Everything below from the line with "blue cake: 3 -> 2" through the line with "grey star: 2 -> 3" should be copied exactly, and nothing else; leave out the pictures.

Data records:
*** Block opens ***

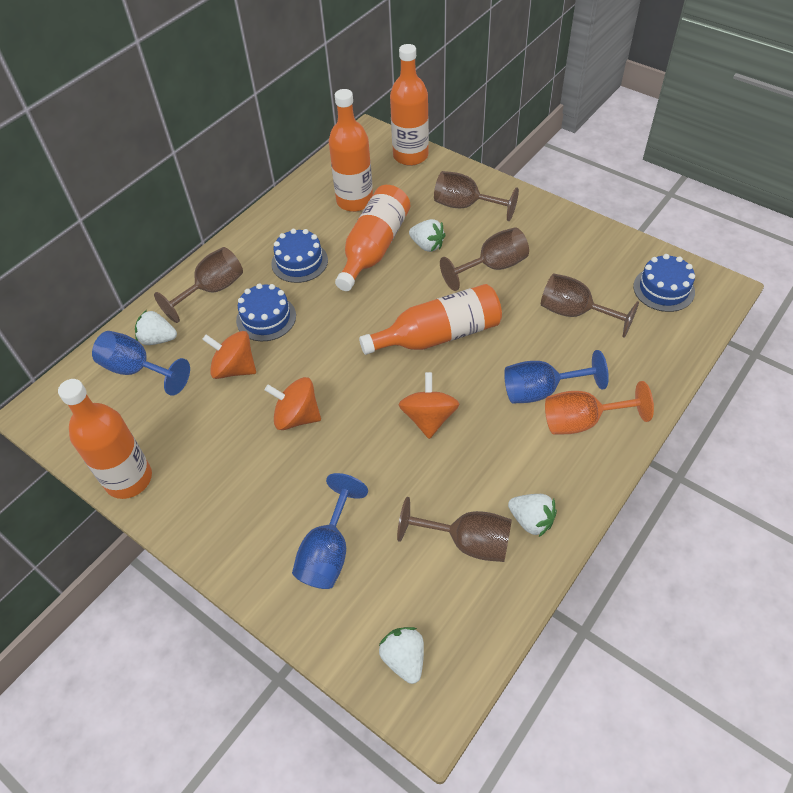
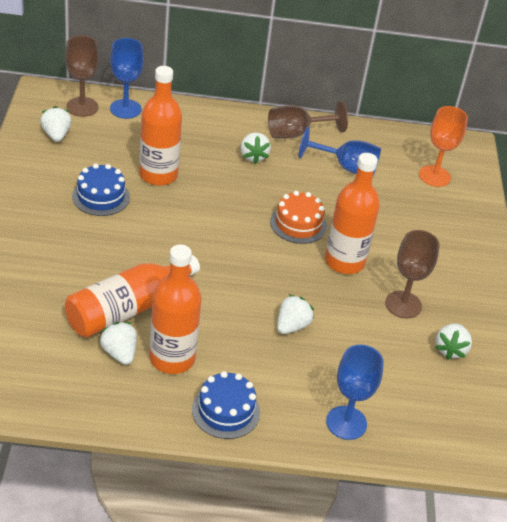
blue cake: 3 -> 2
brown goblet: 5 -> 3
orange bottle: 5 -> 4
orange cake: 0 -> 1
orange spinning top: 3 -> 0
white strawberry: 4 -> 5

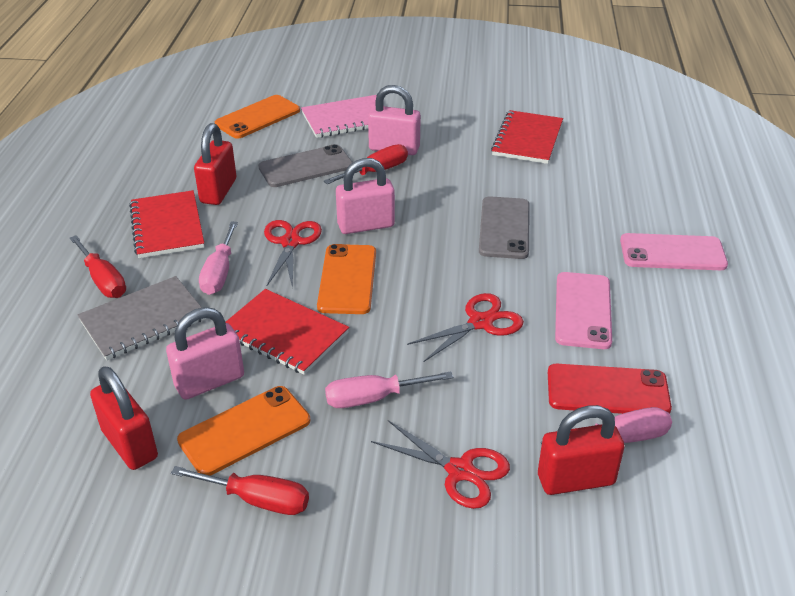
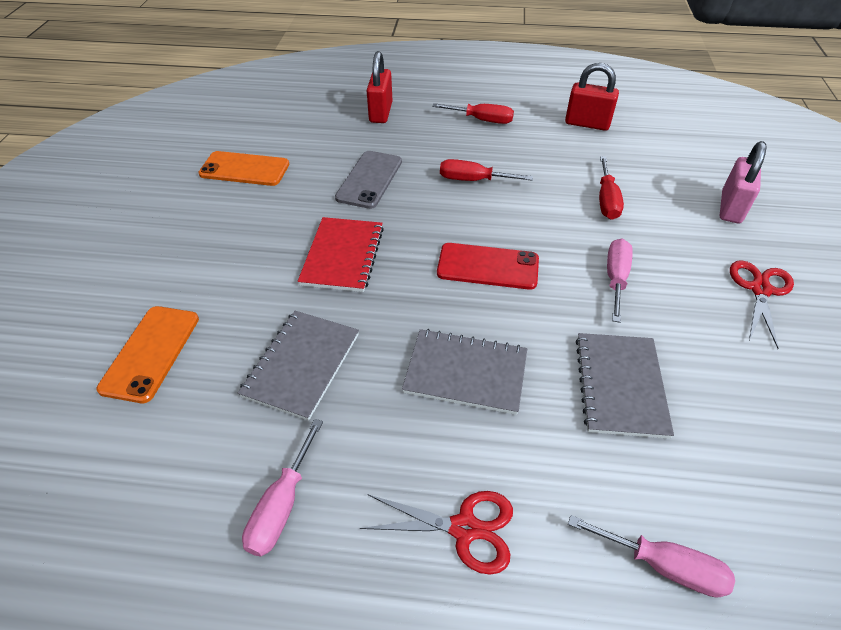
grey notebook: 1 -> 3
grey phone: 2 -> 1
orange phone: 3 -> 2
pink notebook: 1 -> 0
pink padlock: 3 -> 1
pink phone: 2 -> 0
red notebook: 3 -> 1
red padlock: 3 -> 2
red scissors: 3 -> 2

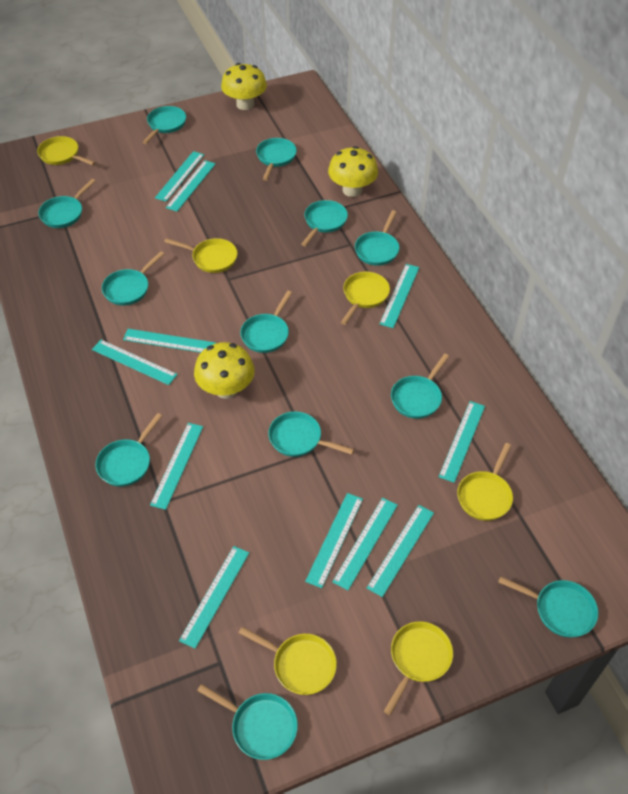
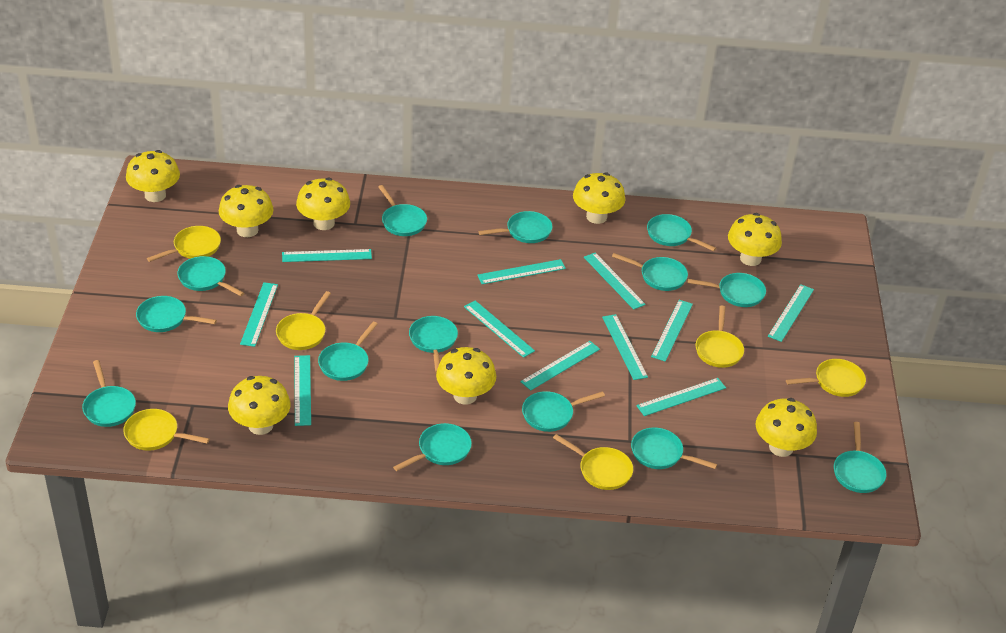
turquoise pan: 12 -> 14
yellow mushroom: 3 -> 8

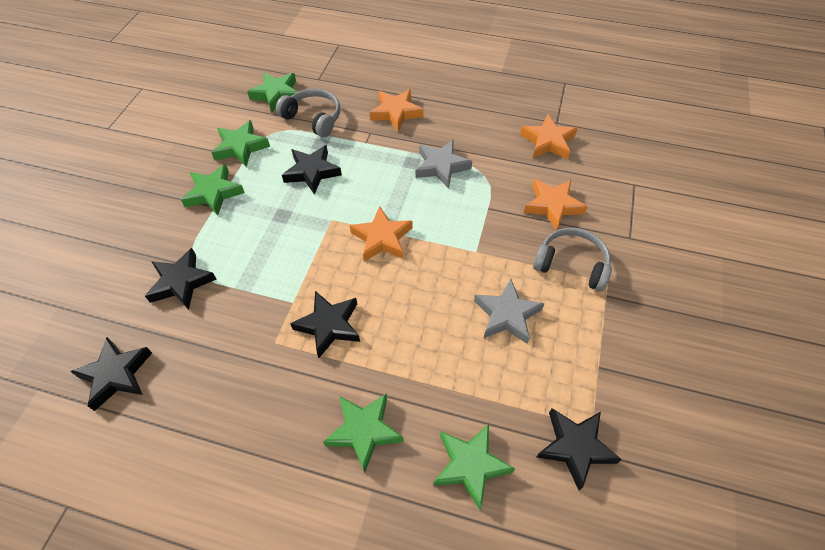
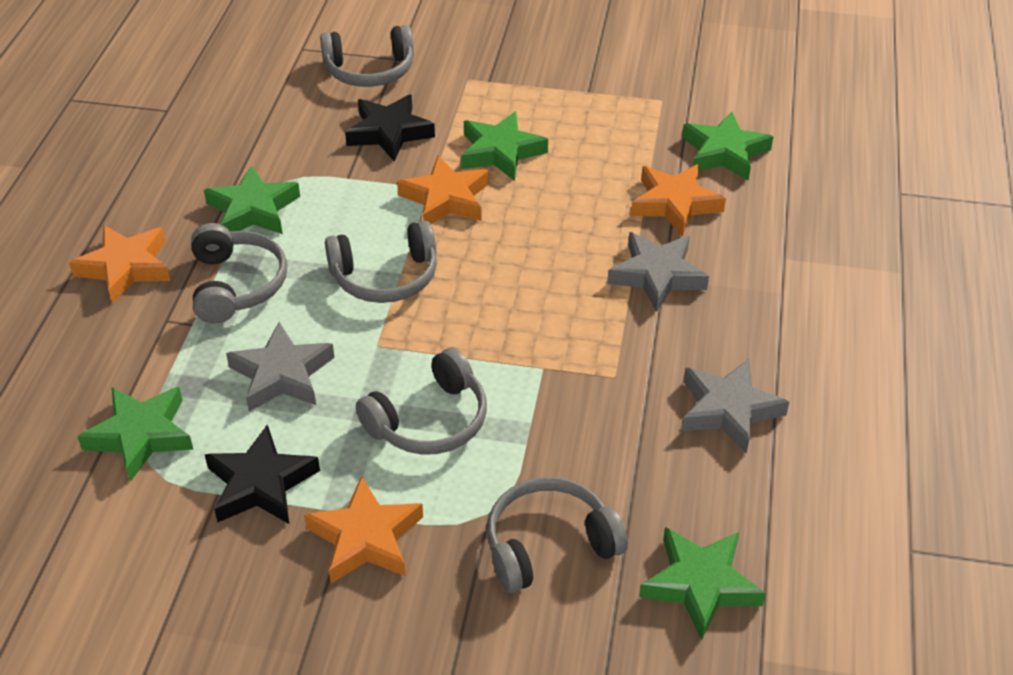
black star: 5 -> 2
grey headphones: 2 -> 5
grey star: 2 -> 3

*** Block closes ***
*** Block opens ***

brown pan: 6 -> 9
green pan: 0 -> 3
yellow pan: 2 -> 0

*** Block closes ***

Worked solution:
blue cake: 3 -> 2
brown goblet: 5 -> 3
orange bottle: 5 -> 4
orange cake: 0 -> 1
orange spinning top: 3 -> 0
white strawberry: 4 -> 5

grey notebook: 1 -> 3
grey phone: 2 -> 1
orange phone: 3 -> 2
pink notebook: 1 -> 0
pink padlock: 3 -> 1
pink phone: 2 -> 0
red notebook: 3 -> 1
red padlock: 3 -> 2
red scissors: 3 -> 2

turquoise pan: 12 -> 14
yellow mushroom: 3 -> 8

black star: 5 -> 2
grey headphones: 2 -> 5
grey star: 2 -> 3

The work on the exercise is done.